- _Dataset_:
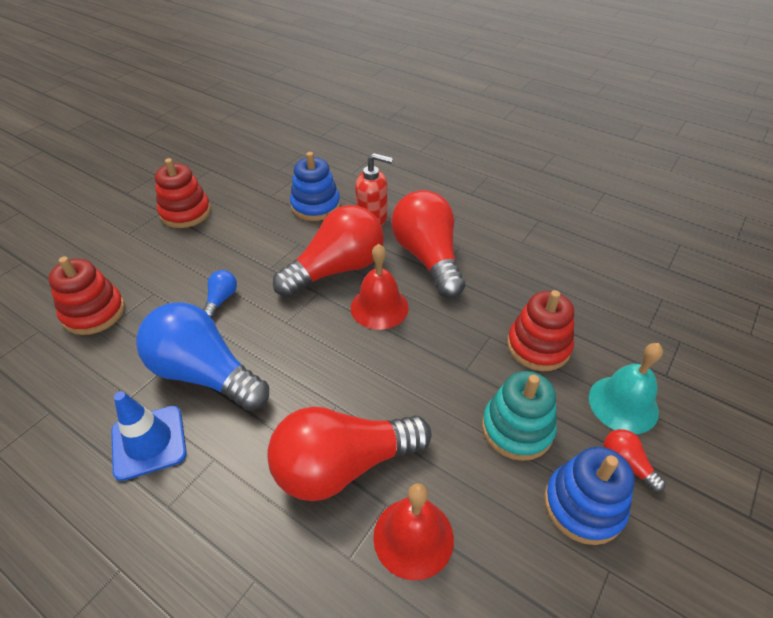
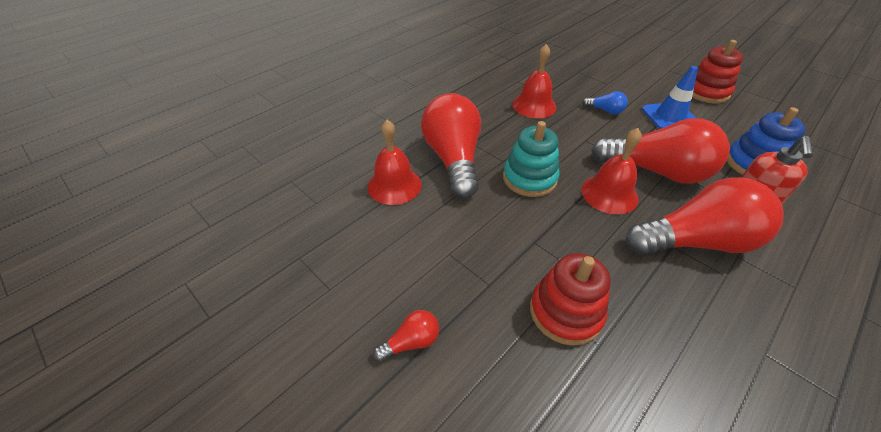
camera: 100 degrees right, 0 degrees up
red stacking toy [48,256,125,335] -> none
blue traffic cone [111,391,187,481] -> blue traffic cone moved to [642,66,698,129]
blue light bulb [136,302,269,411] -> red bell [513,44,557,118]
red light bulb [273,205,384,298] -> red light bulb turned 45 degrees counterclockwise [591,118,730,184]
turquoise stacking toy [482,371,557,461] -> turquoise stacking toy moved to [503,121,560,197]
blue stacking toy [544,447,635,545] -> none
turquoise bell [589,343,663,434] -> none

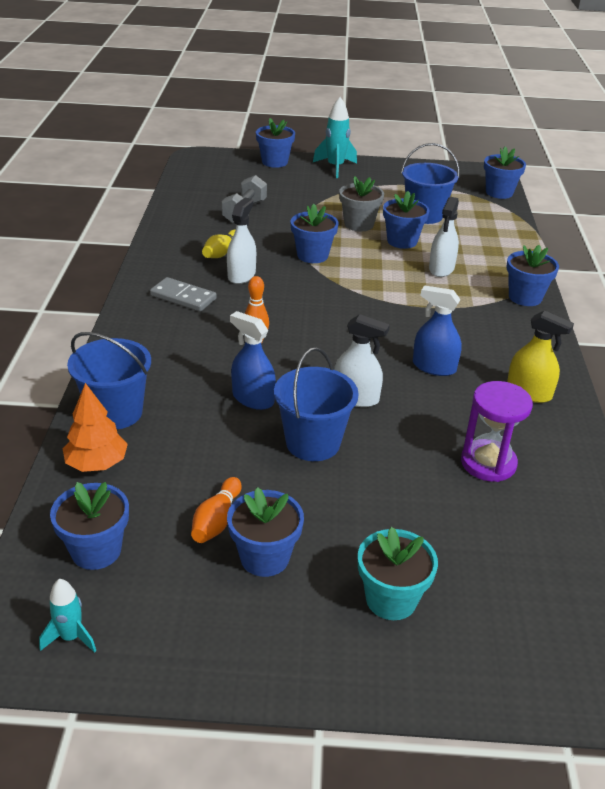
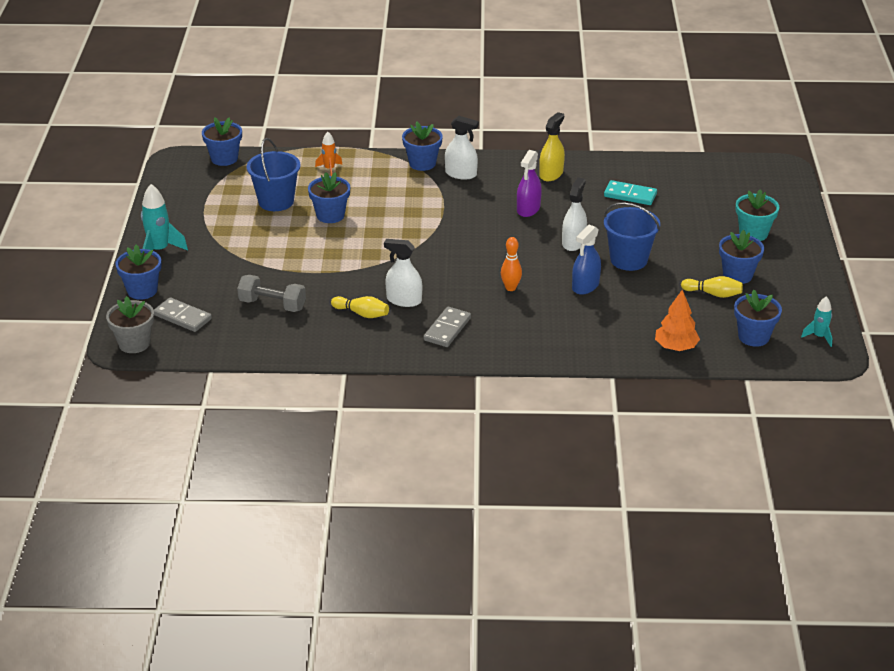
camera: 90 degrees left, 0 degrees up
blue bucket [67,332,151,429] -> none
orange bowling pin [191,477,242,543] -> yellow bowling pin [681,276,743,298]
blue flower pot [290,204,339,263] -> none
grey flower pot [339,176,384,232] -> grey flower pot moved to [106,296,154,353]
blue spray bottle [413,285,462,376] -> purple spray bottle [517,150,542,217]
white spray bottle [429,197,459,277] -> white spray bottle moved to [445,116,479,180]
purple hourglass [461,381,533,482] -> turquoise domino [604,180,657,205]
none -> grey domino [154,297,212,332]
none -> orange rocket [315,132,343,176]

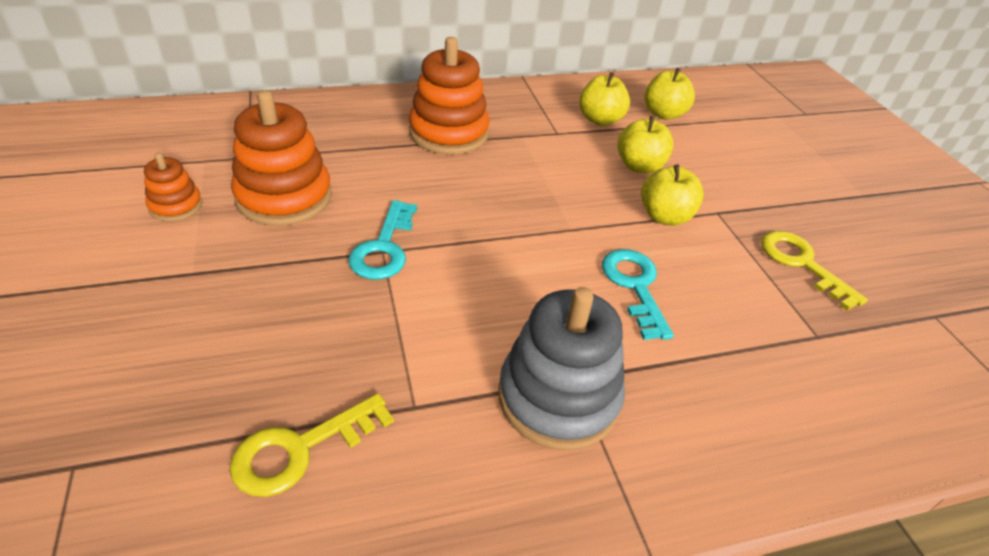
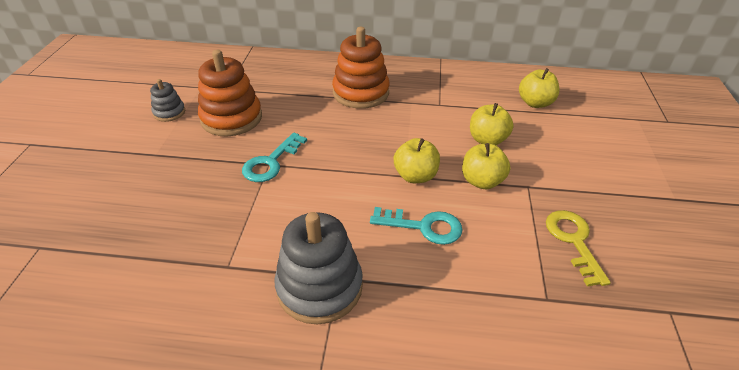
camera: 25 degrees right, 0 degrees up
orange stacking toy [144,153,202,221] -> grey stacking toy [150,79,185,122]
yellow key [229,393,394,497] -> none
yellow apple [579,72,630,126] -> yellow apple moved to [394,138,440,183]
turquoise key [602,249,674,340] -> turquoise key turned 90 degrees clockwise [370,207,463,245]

--

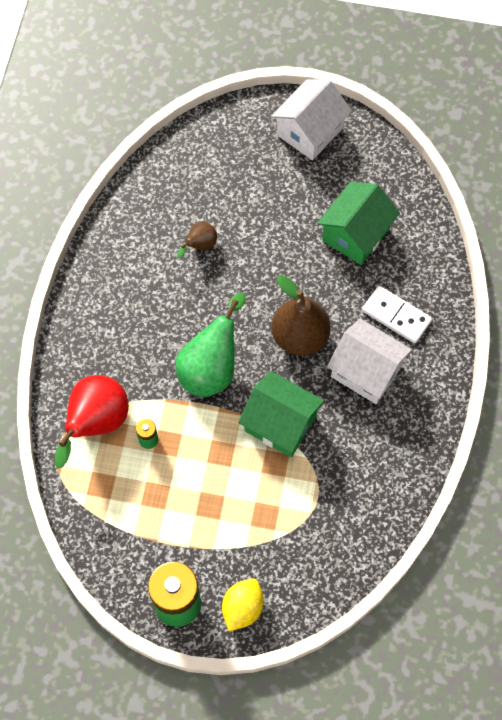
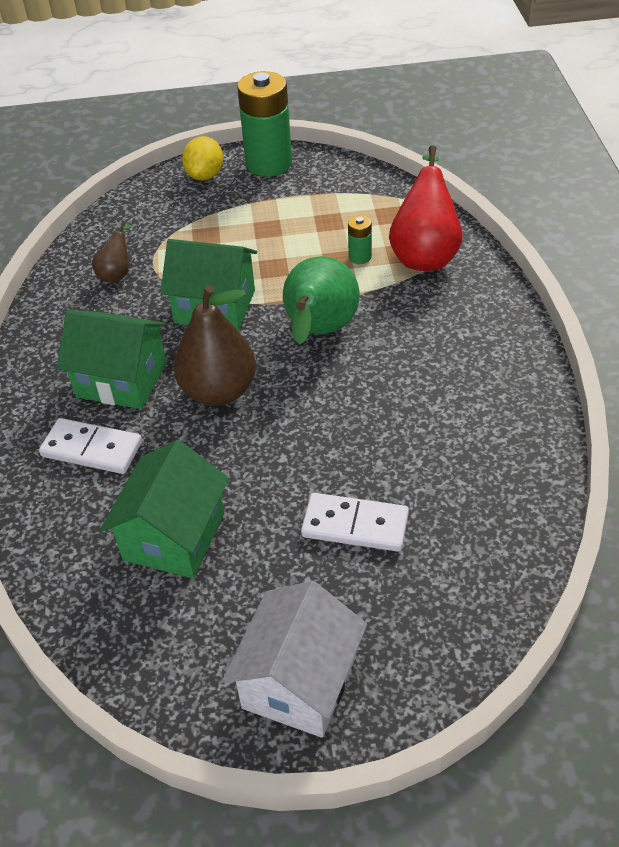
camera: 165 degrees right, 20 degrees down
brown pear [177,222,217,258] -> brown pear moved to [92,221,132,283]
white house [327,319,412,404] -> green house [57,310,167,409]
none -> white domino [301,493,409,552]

- _Work instruction_: Out of the data above, set down the lines from the one with "camera: 100 degrees right, 0 degrees up" to the one with "turquoise stacking toy [482,371,557,461]", both included, exactly as written and with no additions.

- _Your solution_:
camera: 100 degrees right, 0 degrees up
red stacking toy [48,256,125,335] -> none
blue traffic cone [111,391,187,481] -> blue traffic cone moved to [642,66,698,129]
blue light bulb [136,302,269,411] -> red bell [513,44,557,118]
red light bulb [273,205,384,298] -> red light bulb turned 45 degrees counterclockwise [591,118,730,184]
turquoise stacking toy [482,371,557,461] -> turquoise stacking toy moved to [503,121,560,197]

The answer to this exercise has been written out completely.